— Problem requirements —
Here are the records. Print them all exactly.

Change detection data:

=== Begin Enclosure ===

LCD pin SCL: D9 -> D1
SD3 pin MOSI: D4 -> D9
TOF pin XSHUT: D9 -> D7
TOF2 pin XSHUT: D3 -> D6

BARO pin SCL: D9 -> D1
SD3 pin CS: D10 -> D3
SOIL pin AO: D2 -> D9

=== End Enclosure ===

— Reply —
LCD pin SCL: D9 -> D1
SD3 pin MOSI: D4 -> D9
TOF pin XSHUT: D9 -> D7
TOF2 pin XSHUT: D3 -> D6

BARO pin SCL: D9 -> D1
SD3 pin CS: D10 -> D3
SOIL pin AO: D2 -> D9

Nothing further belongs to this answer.